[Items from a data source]
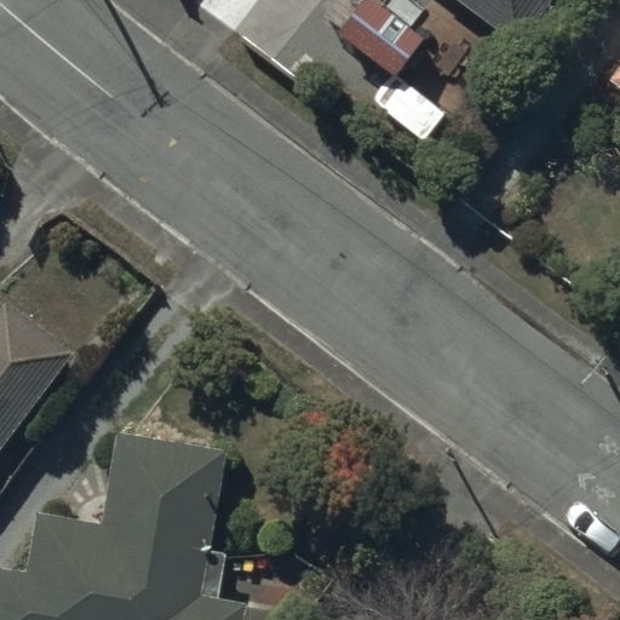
[(426,38),(372,0),(361,0),(337,35),(397,78),(426,38)]
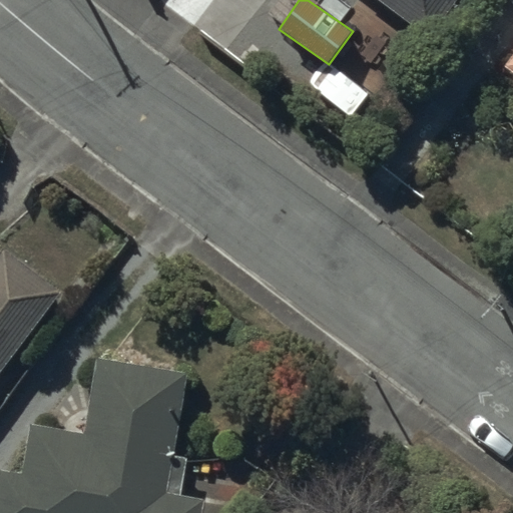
[(375,0),(427,38),(456,0),(375,0)]
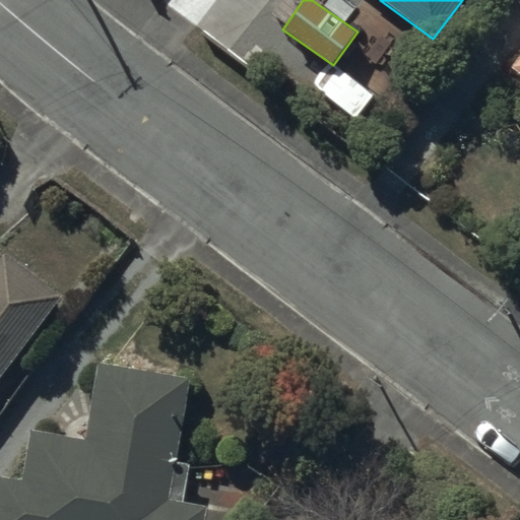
[(519,35),(506,54),(519,63),(519,35)]
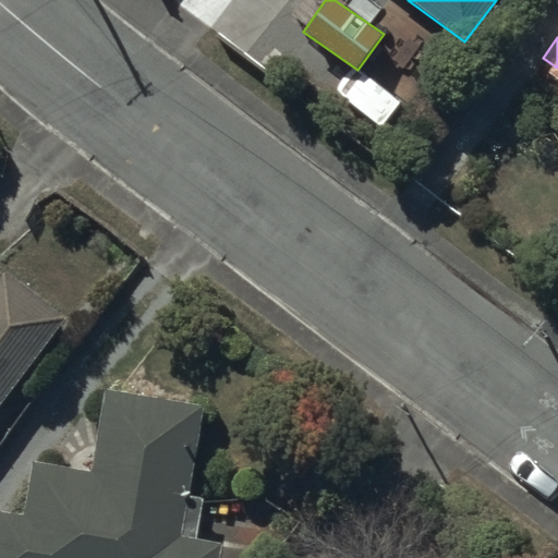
[(0,403),(65,317),(3,269),(0,274),(0,403)]
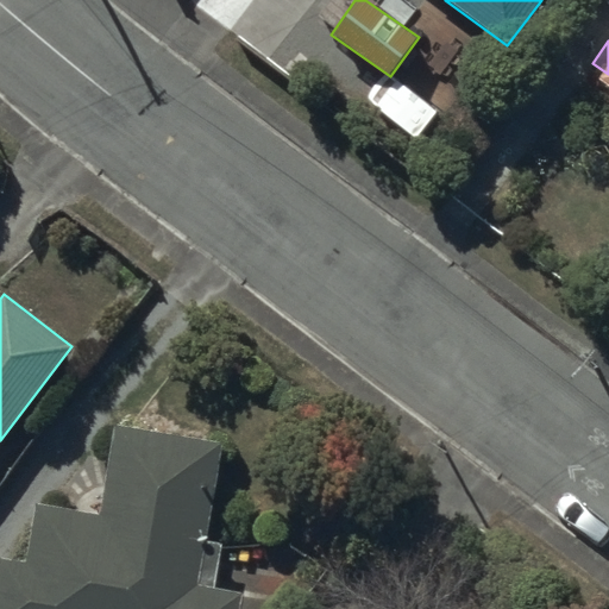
[(24,560),(0,557),(0,608),(238,608),(242,589),(217,585),(224,545),(206,541),(223,443),(114,424),(99,515),(33,504),(24,560)]
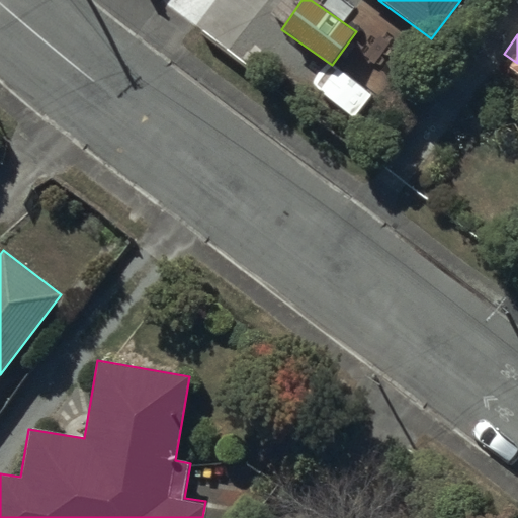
All buildings are outlined.
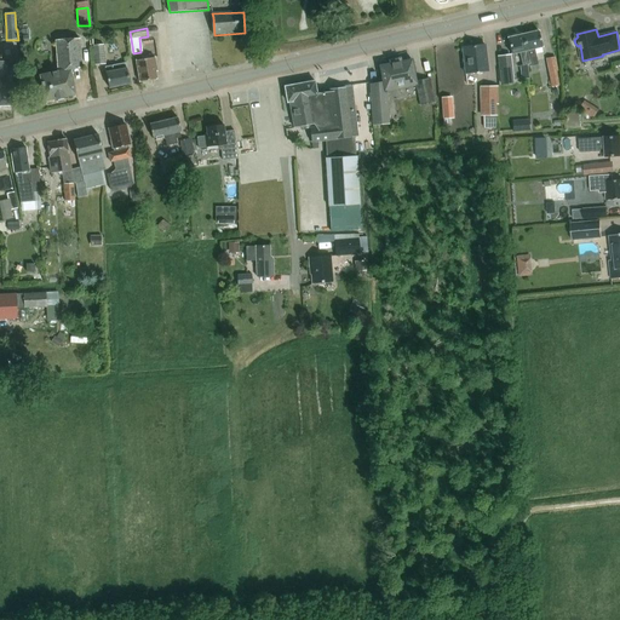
[(530,67),(538,64),(534,49),(544,47),(539,30),(523,34),(526,41),(530,64),(530,67)]
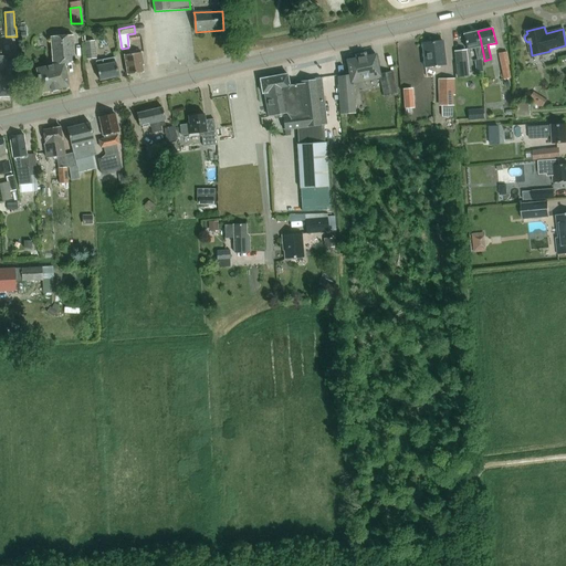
[(484,59),(480,38),(478,31),(464,34),(468,50),(474,48),(478,60),(484,59)]
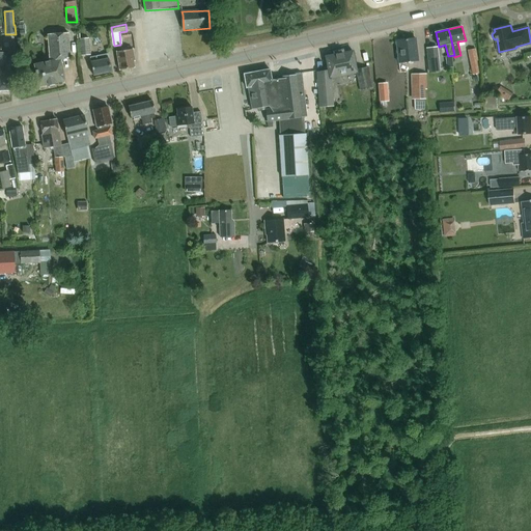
[(61,59),(71,58),(68,33),(49,34),(50,61),(34,64),(39,86),(65,81),(61,59)]
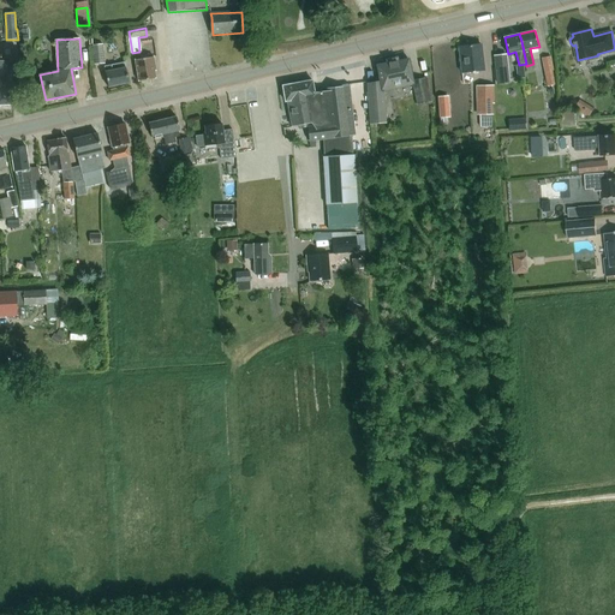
[(105,63),(103,43),(93,45),(94,64),(105,63)]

Your instructions
No picture belongs in the answer, but every word of the records above does, exactly as given.

Result below
[(426,38),(372,0),(361,0),(337,35),(397,78),(426,38)]
[(375,0),(427,38),(456,0),(375,0)]
[(519,35),(506,54),(519,63),(519,35)]
[(0,403),(65,317),(3,269),(0,274),(0,403)]
[(24,560),(0,557),(0,608),(238,608),(242,589),(217,585),(224,545),(206,541),(223,443),(114,424),(99,515),(33,504),(24,560)]
All buildings are outlined.
[(530,67),(538,64),(534,49),(544,47),(539,30),(523,34),(526,41),(530,64),(530,67)]
[(484,59),(480,38),(478,31),(464,34),(468,50),(474,48),(478,60),(484,59)]
[(61,59),(71,58),(68,33),(49,34),(50,61),(34,64),(39,86),(65,81),(61,59)]
[(105,63),(103,43),(93,45),(94,64),(105,63)]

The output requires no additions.